'''
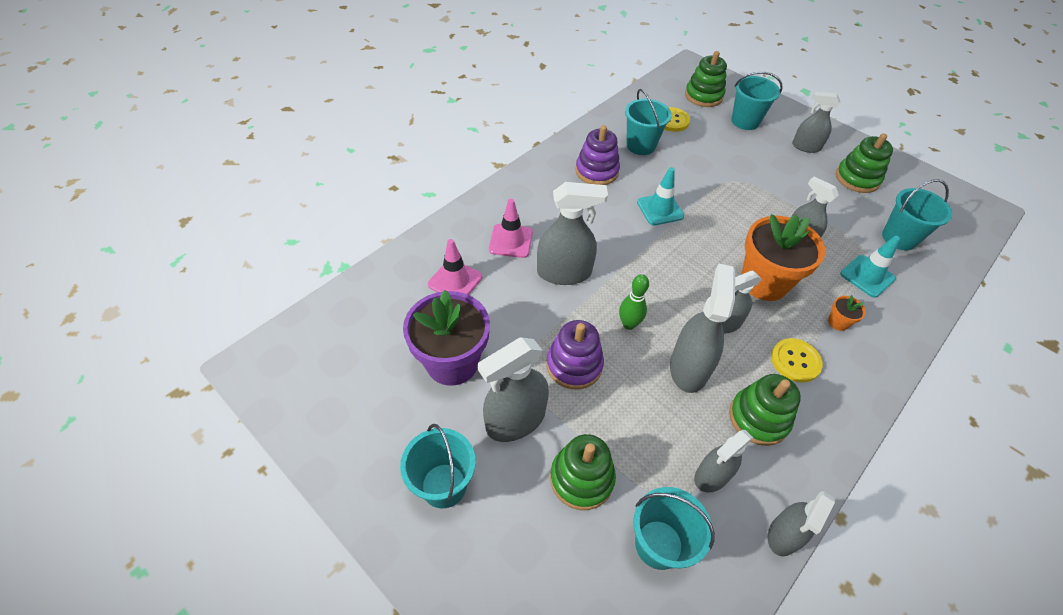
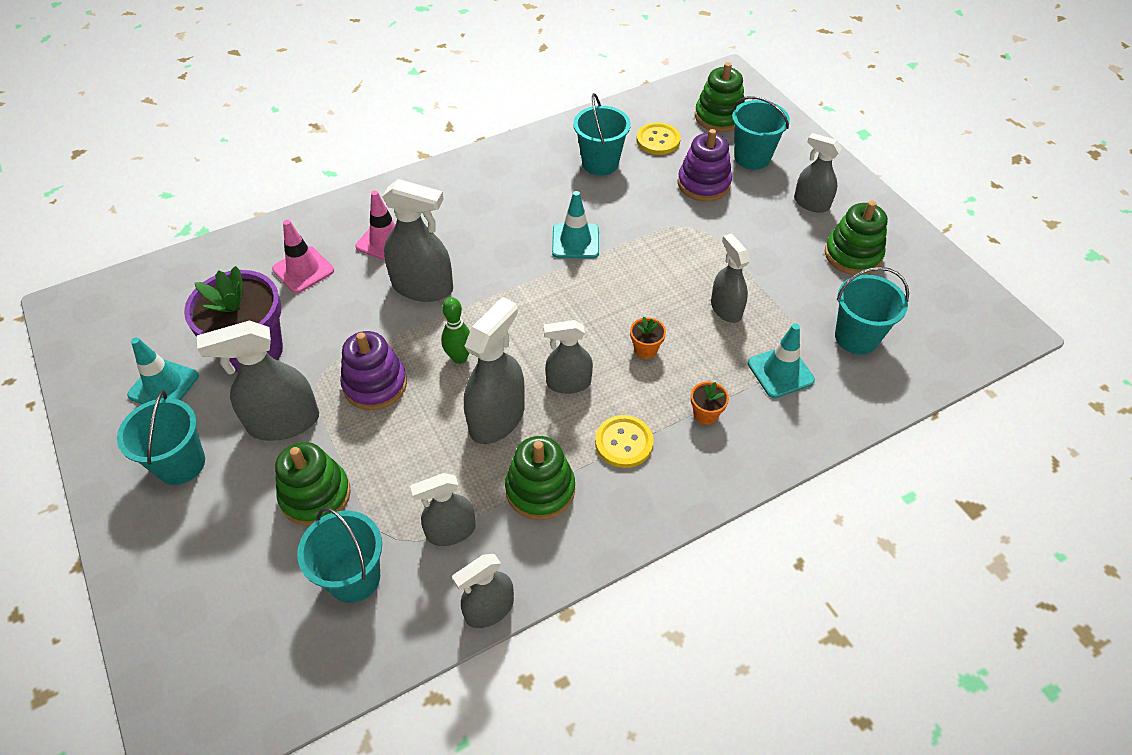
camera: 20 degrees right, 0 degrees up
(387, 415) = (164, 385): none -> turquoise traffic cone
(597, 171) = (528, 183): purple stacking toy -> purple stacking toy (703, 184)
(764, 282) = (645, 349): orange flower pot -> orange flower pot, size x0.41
'''
'''
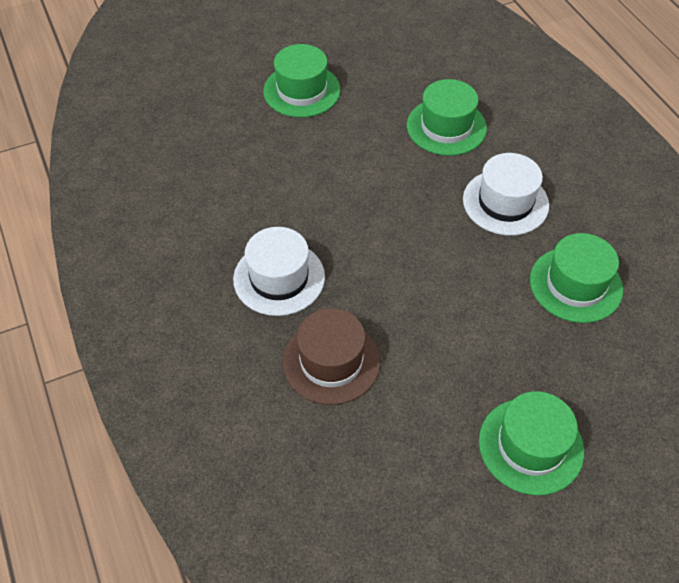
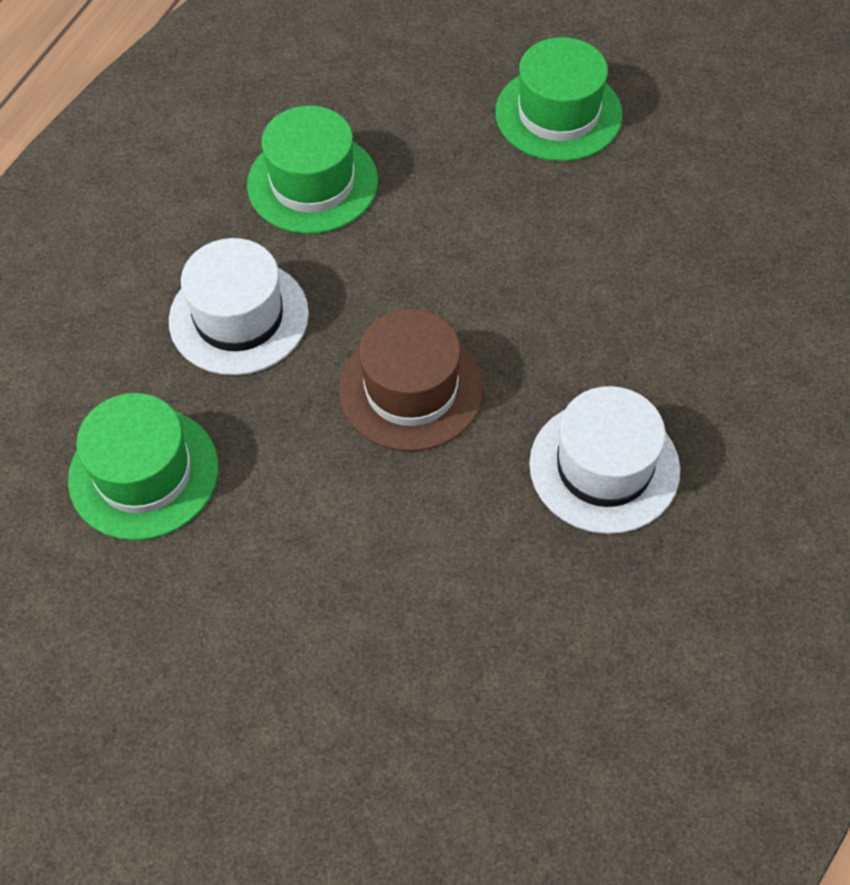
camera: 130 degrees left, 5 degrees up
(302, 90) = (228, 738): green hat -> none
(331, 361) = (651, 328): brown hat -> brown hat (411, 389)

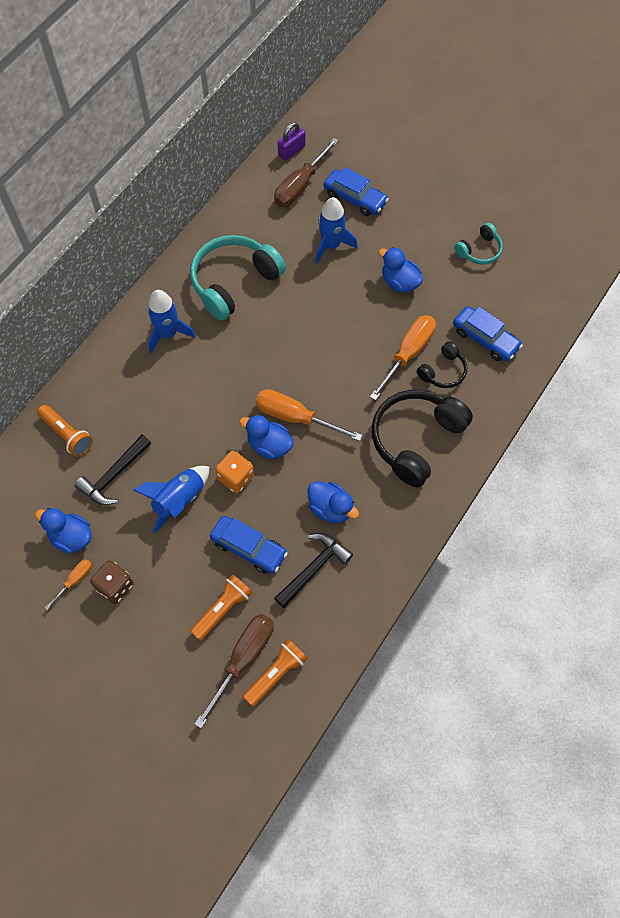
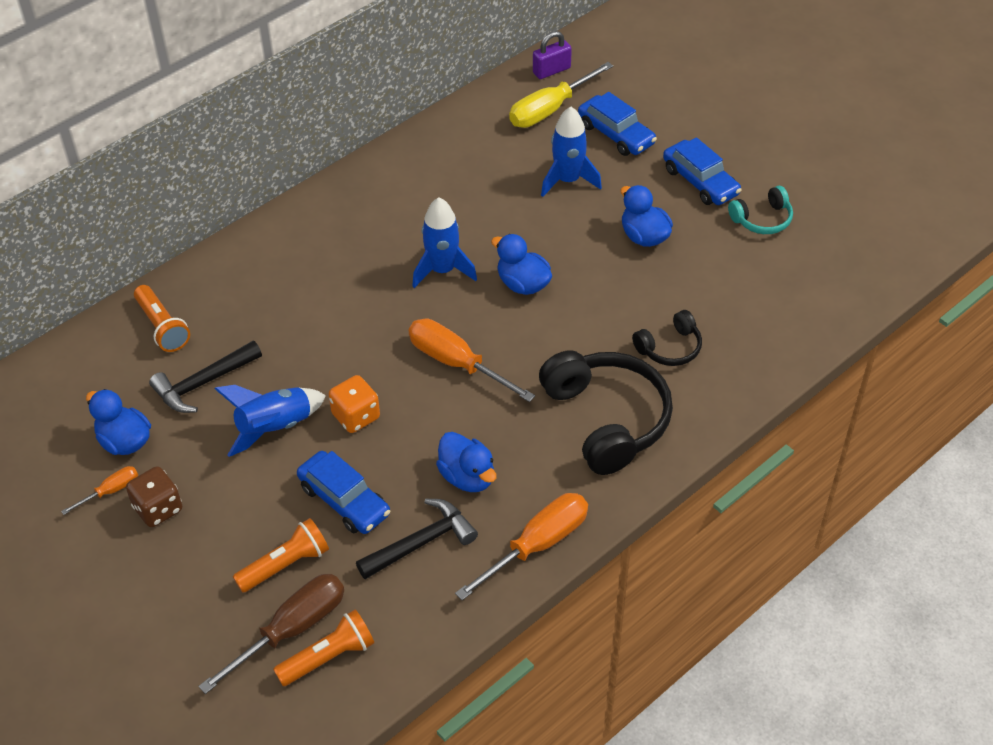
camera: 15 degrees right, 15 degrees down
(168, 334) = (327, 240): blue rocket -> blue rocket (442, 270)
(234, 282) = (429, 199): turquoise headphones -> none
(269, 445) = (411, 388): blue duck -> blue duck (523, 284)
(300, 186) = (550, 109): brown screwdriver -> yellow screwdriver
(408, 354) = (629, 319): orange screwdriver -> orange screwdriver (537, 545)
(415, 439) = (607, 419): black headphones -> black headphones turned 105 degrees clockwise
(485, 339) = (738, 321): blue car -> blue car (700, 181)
'''
*Assignment*.
Which lines of the data above contain "screwdriver"? Copy each one.

*Solution to this task*.
(300, 186) = (550, 109): brown screwdriver -> yellow screwdriver
(408, 354) = (629, 319): orange screwdriver -> orange screwdriver (537, 545)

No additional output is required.